## Work instructions
Nothing in the records should be left out; transcribe them exactly.

++++++++++

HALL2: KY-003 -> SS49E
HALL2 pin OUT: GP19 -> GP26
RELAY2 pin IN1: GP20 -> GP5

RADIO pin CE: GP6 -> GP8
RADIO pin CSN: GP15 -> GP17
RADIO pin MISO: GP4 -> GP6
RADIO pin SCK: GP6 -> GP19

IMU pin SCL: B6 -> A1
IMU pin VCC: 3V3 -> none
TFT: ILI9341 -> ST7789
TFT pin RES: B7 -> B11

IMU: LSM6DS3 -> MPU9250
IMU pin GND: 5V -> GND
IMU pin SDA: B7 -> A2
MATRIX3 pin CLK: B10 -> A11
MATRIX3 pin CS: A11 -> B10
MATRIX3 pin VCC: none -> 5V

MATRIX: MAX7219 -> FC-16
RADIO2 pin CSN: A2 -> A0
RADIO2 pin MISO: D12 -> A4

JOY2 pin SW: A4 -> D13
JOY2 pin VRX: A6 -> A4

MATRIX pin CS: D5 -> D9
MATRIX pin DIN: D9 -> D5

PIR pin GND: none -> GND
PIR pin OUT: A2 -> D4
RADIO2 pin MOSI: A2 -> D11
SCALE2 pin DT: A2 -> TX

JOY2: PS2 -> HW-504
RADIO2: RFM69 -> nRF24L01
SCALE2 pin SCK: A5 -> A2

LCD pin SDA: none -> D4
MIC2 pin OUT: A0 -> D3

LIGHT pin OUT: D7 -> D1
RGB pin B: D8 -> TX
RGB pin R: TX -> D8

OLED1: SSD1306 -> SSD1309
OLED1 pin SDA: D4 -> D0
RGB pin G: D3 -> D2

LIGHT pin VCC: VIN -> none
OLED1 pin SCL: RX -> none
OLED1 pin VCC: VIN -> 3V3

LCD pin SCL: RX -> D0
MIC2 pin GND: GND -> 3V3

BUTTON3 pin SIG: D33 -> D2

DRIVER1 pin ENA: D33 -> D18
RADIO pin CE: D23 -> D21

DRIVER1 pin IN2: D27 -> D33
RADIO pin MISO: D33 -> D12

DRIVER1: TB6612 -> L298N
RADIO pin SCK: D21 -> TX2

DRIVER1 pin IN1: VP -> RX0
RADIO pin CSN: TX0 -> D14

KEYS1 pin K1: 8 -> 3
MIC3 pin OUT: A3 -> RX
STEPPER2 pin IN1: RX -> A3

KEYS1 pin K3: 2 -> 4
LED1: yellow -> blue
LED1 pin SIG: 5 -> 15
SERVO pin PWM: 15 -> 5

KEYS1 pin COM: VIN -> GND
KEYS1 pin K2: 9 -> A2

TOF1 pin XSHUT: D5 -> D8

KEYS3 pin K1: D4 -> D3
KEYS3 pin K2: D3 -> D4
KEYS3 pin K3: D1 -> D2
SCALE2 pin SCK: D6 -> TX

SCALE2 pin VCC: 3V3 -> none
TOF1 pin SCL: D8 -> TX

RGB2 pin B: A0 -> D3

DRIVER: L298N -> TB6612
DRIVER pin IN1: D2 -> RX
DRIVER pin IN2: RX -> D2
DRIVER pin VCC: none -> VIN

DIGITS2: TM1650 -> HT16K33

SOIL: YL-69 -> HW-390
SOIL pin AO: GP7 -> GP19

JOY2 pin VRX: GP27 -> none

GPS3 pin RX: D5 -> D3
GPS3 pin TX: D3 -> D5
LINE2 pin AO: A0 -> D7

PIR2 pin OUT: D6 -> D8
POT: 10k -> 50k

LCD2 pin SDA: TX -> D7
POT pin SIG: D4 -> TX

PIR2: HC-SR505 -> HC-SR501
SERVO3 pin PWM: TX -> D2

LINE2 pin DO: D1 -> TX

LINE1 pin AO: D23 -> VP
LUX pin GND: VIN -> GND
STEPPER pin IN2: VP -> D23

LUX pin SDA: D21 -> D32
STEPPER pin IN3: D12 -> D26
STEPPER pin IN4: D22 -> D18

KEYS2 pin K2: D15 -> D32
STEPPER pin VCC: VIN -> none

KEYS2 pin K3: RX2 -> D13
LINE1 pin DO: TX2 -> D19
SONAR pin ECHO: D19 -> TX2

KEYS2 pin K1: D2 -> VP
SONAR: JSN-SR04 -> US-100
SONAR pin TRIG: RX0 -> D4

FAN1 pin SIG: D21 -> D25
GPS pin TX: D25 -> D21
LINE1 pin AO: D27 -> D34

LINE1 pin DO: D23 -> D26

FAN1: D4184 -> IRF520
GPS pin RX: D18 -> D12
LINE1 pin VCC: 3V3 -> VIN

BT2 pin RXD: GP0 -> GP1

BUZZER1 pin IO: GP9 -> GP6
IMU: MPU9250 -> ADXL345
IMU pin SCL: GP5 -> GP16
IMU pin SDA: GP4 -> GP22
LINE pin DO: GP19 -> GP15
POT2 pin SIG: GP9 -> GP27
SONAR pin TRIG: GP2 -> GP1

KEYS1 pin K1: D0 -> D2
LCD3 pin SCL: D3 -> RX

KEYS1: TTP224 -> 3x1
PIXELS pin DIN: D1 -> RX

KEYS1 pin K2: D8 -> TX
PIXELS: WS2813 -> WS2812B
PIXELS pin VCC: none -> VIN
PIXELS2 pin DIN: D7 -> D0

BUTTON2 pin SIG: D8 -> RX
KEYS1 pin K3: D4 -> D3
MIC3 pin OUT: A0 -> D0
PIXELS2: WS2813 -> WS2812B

++++++++++

## Answer
HALL2: KY-003 -> SS49E
HALL2 pin OUT: GP19 -> GP26
RELAY2 pin IN1: GP20 -> GP5

RADIO pin CE: GP6 -> GP8
RADIO pin CSN: GP15 -> GP17
RADIO pin MISO: GP4 -> GP6
RADIO pin SCK: GP6 -> GP19

IMU pin SCL: B6 -> A1
IMU pin VCC: 3V3 -> none
TFT: ILI9341 -> ST7789
TFT pin RES: B7 -> B11

IMU: LSM6DS3 -> MPU9250
IMU pin GND: 5V -> GND
IMU pin SDA: B7 -> A2
MATRIX3 pin CLK: B10 -> A11
MATRIX3 pin CS: A11 -> B10
MATRIX3 pin VCC: none -> 5V

MATRIX: MAX7219 -> FC-16
RADIO2 pin CSN: A2 -> A0
RADIO2 pin MISO: D12 -> A4

JOY2 pin SW: A4 -> D13
JOY2 pin VRX: A6 -> A4

MATRIX pin CS: D5 -> D9
MATRIX pin DIN: D9 -> D5

PIR pin GND: none -> GND
PIR pin OUT: A2 -> D4
RADIO2 pin MOSI: A2 -> D11
SCALE2 pin DT: A2 -> TX

JOY2: PS2 -> HW-504
RADIO2: RFM69 -> nRF24L01
SCALE2 pin SCK: A5 -> A2

LCD pin SDA: none -> D4
MIC2 pin OUT: A0 -> D3

LIGHT pin OUT: D7 -> D1
RGB pin B: D8 -> TX
RGB pin R: TX -> D8

OLED1: SSD1306 -> SSD1309
OLED1 pin SDA: D4 -> D0
RGB pin G: D3 -> D2

LIGHT pin VCC: VIN -> none
OLED1 pin SCL: RX -> none
OLED1 pin VCC: VIN -> 3V3

LCD pin SCL: RX -> D0
MIC2 pin GND: GND -> 3V3

BUTTON3 pin SIG: D33 -> D2

DRIVER1 pin ENA: D33 -> D18
RADIO pin CE: D23 -> D21

DRIVER1 pin IN2: D27 -> D33
RADIO pin MISO: D33 -> D12

DRIVER1: TB6612 -> L298N
RADIO pin SCK: D21 -> TX2

DRIVER1 pin IN1: VP -> RX0
RADIO pin CSN: TX0 -> D14

KEYS1 pin K1: 8 -> 3
MIC3 pin OUT: A3 -> RX
STEPPER2 pin IN1: RX -> A3

KEYS1 pin K3: 2 -> 4
LED1: yellow -> blue
LED1 pin SIG: 5 -> 15
SERVO pin PWM: 15 -> 5

KEYS1 pin COM: VIN -> GND
KEYS1 pin K2: 9 -> A2

TOF1 pin XSHUT: D5 -> D8

KEYS3 pin K1: D4 -> D3
KEYS3 pin K2: D3 -> D4
KEYS3 pin K3: D1 -> D2
SCALE2 pin SCK: D6 -> TX

SCALE2 pin VCC: 3V3 -> none
TOF1 pin SCL: D8 -> TX

RGB2 pin B: A0 -> D3

DRIVER: L298N -> TB6612
DRIVER pin IN1: D2 -> RX
DRIVER pin IN2: RX -> D2
DRIVER pin VCC: none -> VIN

DIGITS2: TM1650 -> HT16K33

SOIL: YL-69 -> HW-390
SOIL pin AO: GP7 -> GP19

JOY2 pin VRX: GP27 -> none

GPS3 pin RX: D5 -> D3
GPS3 pin TX: D3 -> D5
LINE2 pin AO: A0 -> D7

PIR2 pin OUT: D6 -> D8
POT: 10k -> 50k

LCD2 pin SDA: TX -> D7
POT pin SIG: D4 -> TX

PIR2: HC-SR505 -> HC-SR501
SERVO3 pin PWM: TX -> D2

LINE2 pin DO: D1 -> TX

LINE1 pin AO: D23 -> VP
LUX pin GND: VIN -> GND
STEPPER pin IN2: VP -> D23

LUX pin SDA: D21 -> D32
STEPPER pin IN3: D12 -> D26
STEPPER pin IN4: D22 -> D18

KEYS2 pin K2: D15 -> D32
STEPPER pin VCC: VIN -> none

KEYS2 pin K3: RX2 -> D13
LINE1 pin DO: TX2 -> D19
SONAR pin ECHO: D19 -> TX2

KEYS2 pin K1: D2 -> VP
SONAR: JSN-SR04 -> US-100
SONAR pin TRIG: RX0 -> D4

FAN1 pin SIG: D21 -> D25
GPS pin TX: D25 -> D21
LINE1 pin AO: D27 -> D34

LINE1 pin DO: D23 -> D26

FAN1: D4184 -> IRF520
GPS pin RX: D18 -> D12
LINE1 pin VCC: 3V3 -> VIN

BT2 pin RXD: GP0 -> GP1

BUZZER1 pin IO: GP9 -> GP6
IMU: MPU9250 -> ADXL345
IMU pin SCL: GP5 -> GP16
IMU pin SDA: GP4 -> GP22
LINE pin DO: GP19 -> GP15
POT2 pin SIG: GP9 -> GP27
SONAR pin TRIG: GP2 -> GP1

KEYS1 pin K1: D0 -> D2
LCD3 pin SCL: D3 -> RX

KEYS1: TTP224 -> 3x1
PIXELS pin DIN: D1 -> RX

KEYS1 pin K2: D8 -> TX
PIXELS: WS2813 -> WS2812B
PIXELS pin VCC: none -> VIN
PIXELS2 pin DIN: D7 -> D0

BUTTON2 pin SIG: D8 -> RX
KEYS1 pin K3: D4 -> D3
MIC3 pin OUT: A0 -> D0
PIXELS2: WS2813 -> WS2812B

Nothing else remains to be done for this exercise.